[Structure detection data]

======

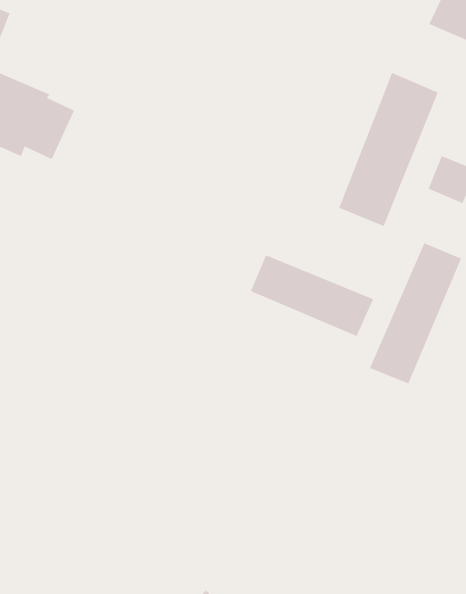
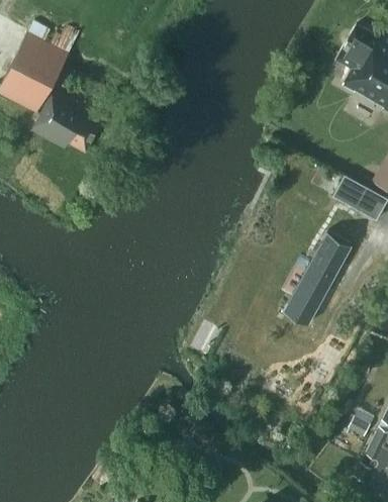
building: [339,72,438,227] -> none
building: [250,254,374,337] -> none

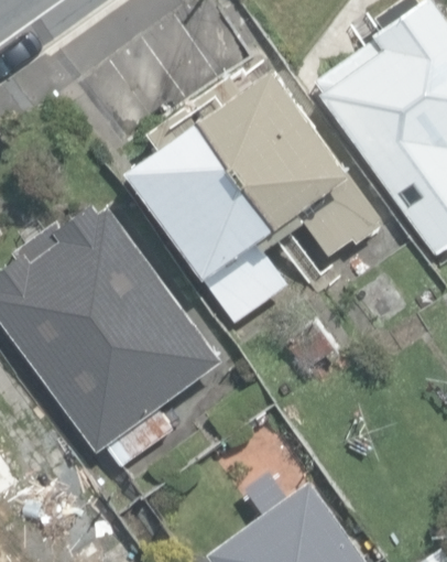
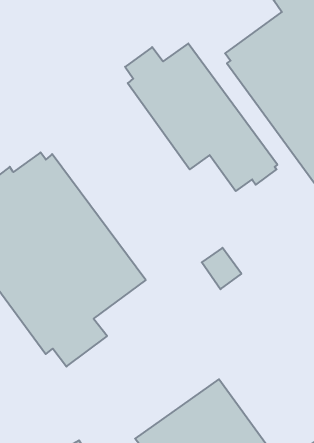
building: [126,108,285,321] -> none

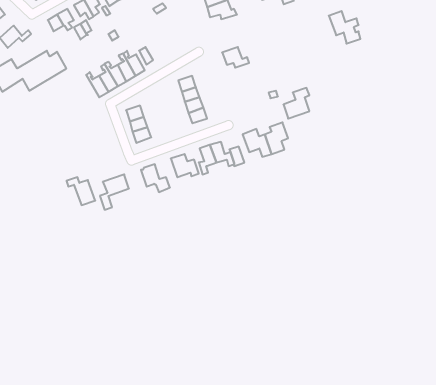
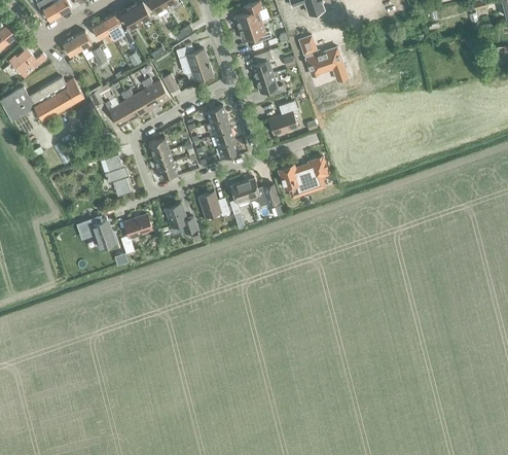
building: [329,11,360,44] -> [302,44,337,80]
building: none -> [176,45,212,81]
building: none -> [251,50,273,79]
building: [283,88,309,119] -> [268,101,297,135]
building: none -> [105,155,132,197]

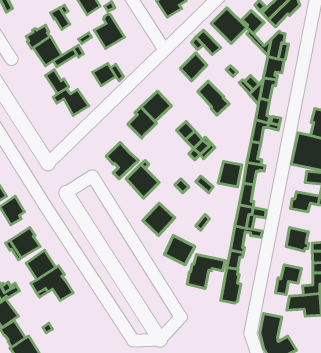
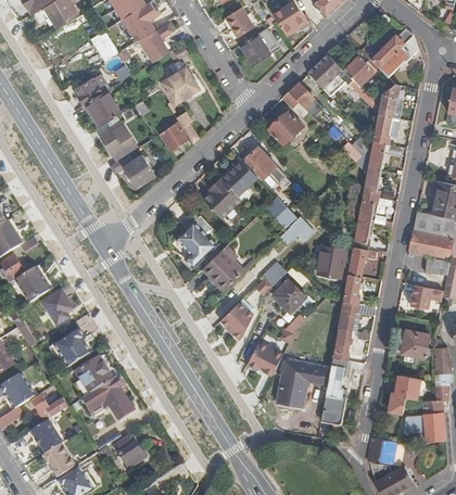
building: [198,81,229,115] -> [244,145,283,188]
building: none -> [271,278,305,312]
building: none -> [115,436,145,468]

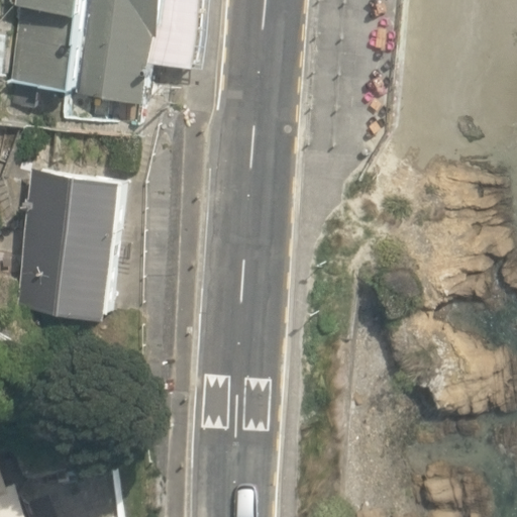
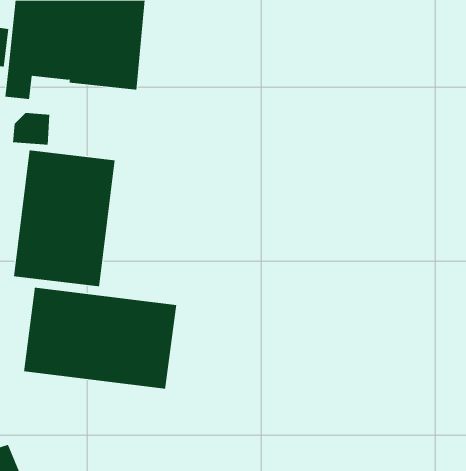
building: none -> [23,287,177,389]

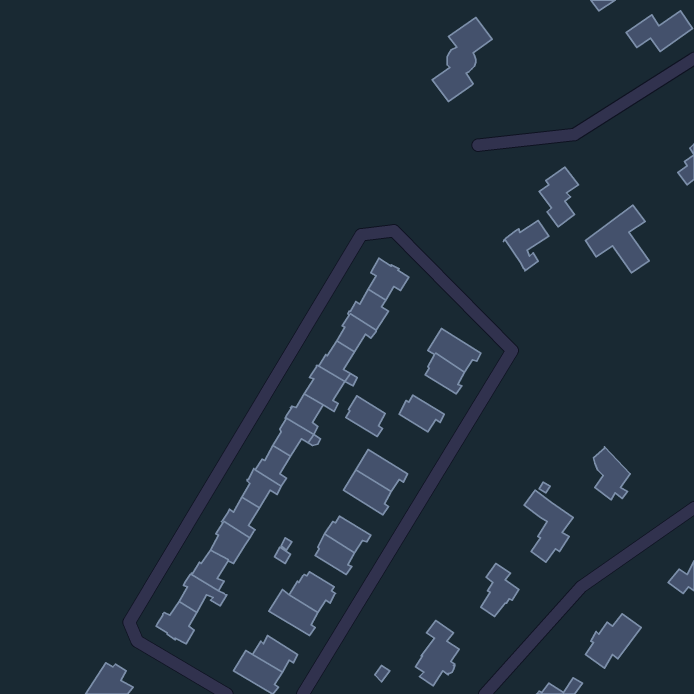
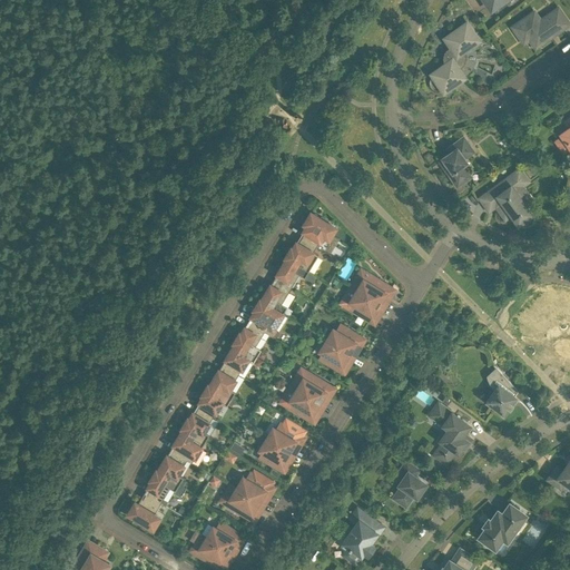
building: [432,17,492,102] -> [431,22,480,91]
building: [504,221,549,271] -> none
building: [346,396,385,437] -> [318,340,351,373]

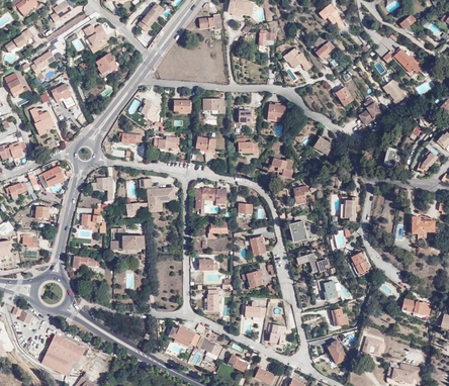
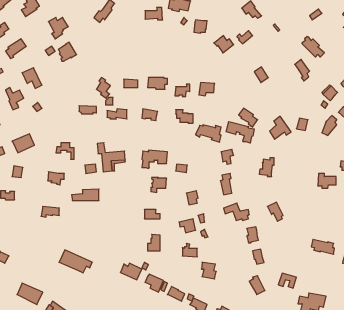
building: [360,96,386,124] -> [270,116,291,139]
building: none -> [226,122,254,143]
building: [50,334,90,363] -> [59,250,92,273]

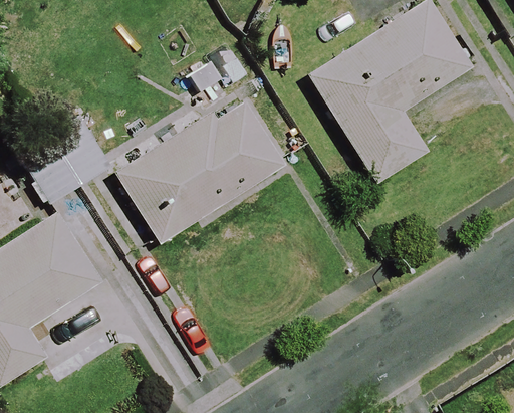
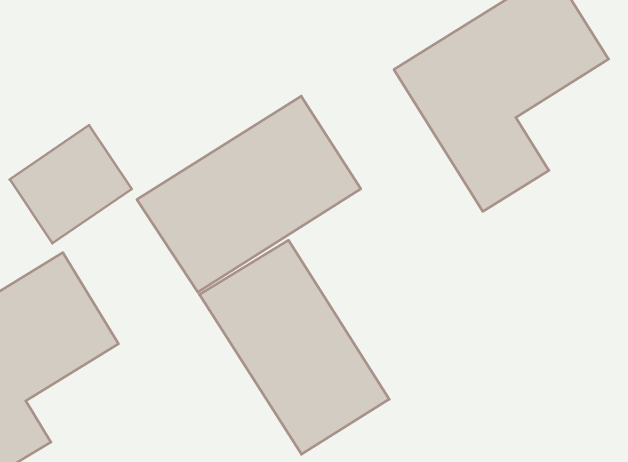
building: none -> [199,240,389,454]

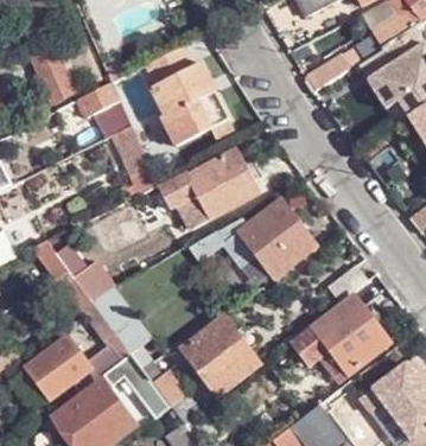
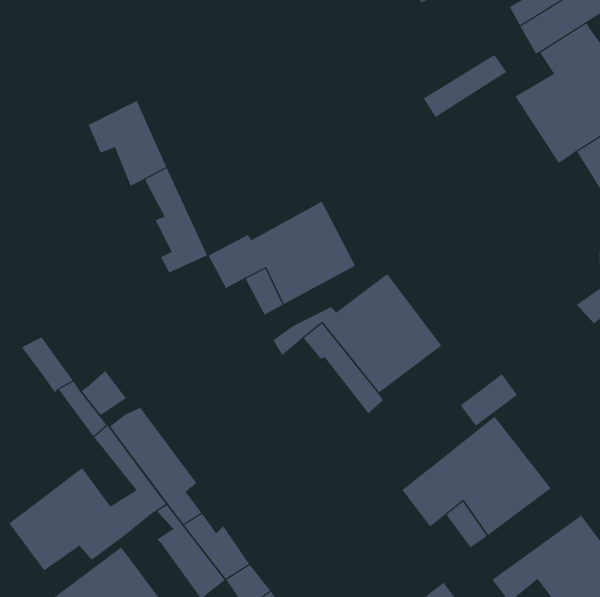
building: [30,43,72,102] -> none
building: [146,43,233,148] -> none
building: [183,316,261,394] -> none

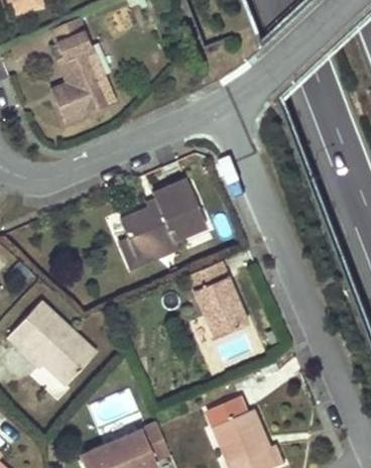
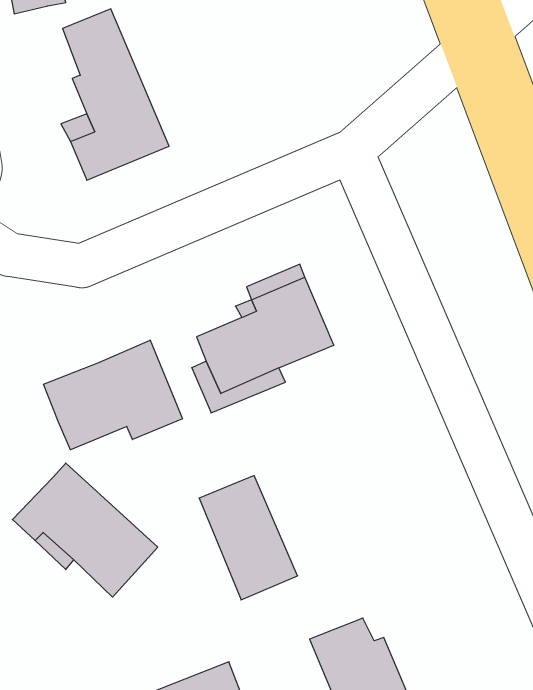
building: none -> [43,340,183,450]
building: [191,262,252,340] -> [199,476,298,600]

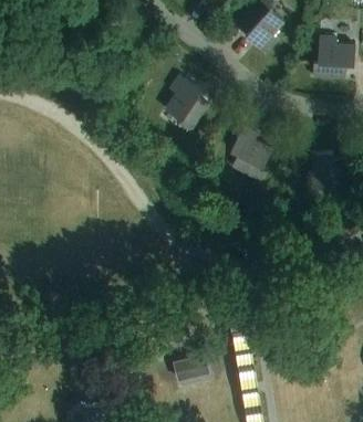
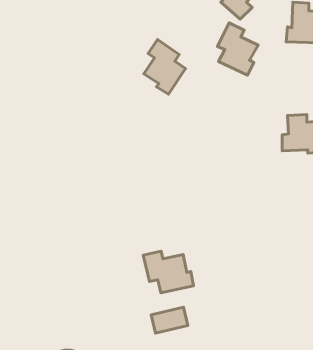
building: [230,126,272,180] -> [217,23,258,75]
building: none -> [143,251,194,293]

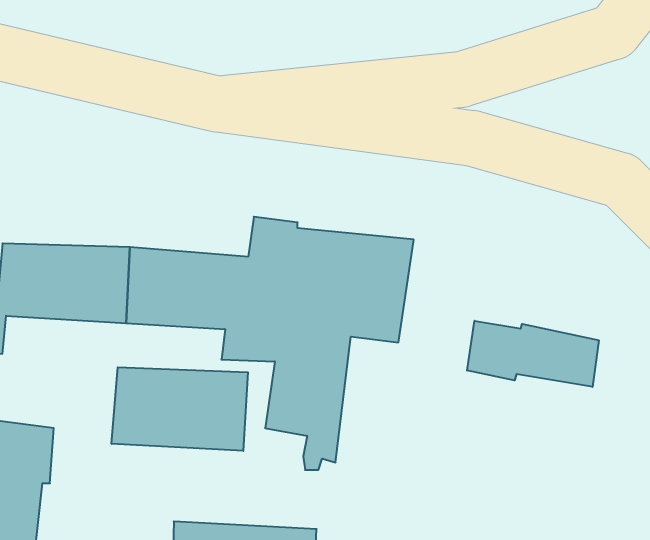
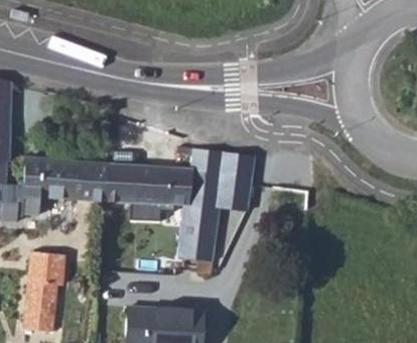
building: [467,321,599,387] -> none
building: [112,367,248,451] -> none

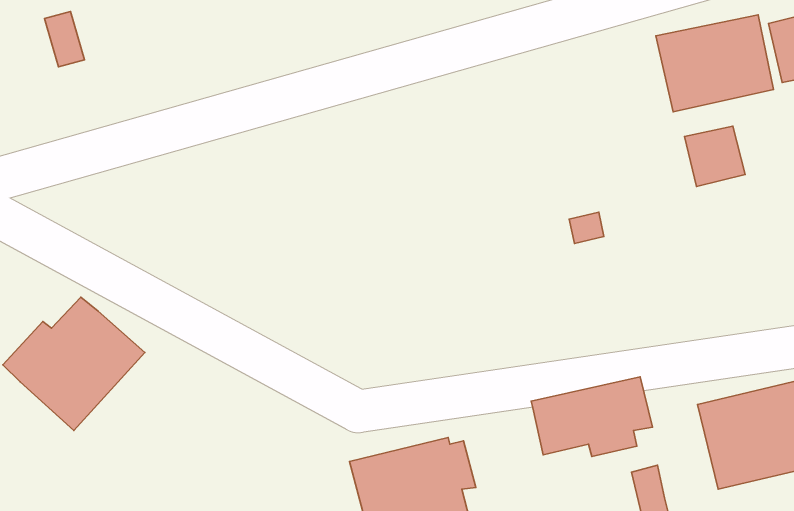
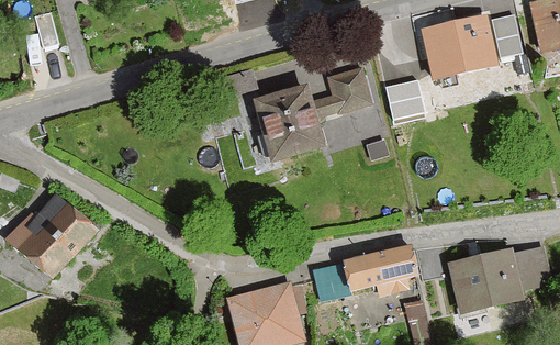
building: none -> [251,66,372,162]
building: [684,126,745,187] -> [385,80,424,119]
building: none -> [313,264,349,300]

======

* Task description: Keeping the pictures out, print the entries above exactly as written.

* Response area:
building: [339,72,438,227] -> none
building: [250,254,374,337] -> none

building: [126,108,285,321] -> none

building: [329,11,360,44] -> [302,44,337,80]
building: none -> [176,45,212,81]
building: none -> [251,50,273,79]
building: [283,88,309,119] -> [268,101,297,135]
building: none -> [105,155,132,197]

building: [198,81,229,115] -> [244,145,283,188]
building: none -> [271,278,305,312]
building: none -> [115,436,145,468]

building: none -> [23,287,177,389]

building: [432,17,492,102] -> [431,22,480,91]
building: [504,221,549,271] -> none
building: [346,396,385,437] -> [318,340,351,373]

building: [360,96,386,124] -> [270,116,291,139]
building: none -> [226,122,254,143]
building: [50,334,90,363] -> [59,250,92,273]

building: none -> [199,240,389,454]

building: [30,43,72,102] -> none
building: [146,43,233,148] -> none
building: [183,316,261,394] -> none

building: none -> [43,340,183,450]
building: [191,262,252,340] -> [199,476,298,600]

building: [230,126,272,180] -> [217,23,258,75]
building: none -> [143,251,194,293]

building: [467,321,599,387] -> none
building: [112,367,248,451] -> none

building: none -> [251,66,372,162]
building: [684,126,745,187] -> [385,80,424,119]
building: none -> [313,264,349,300]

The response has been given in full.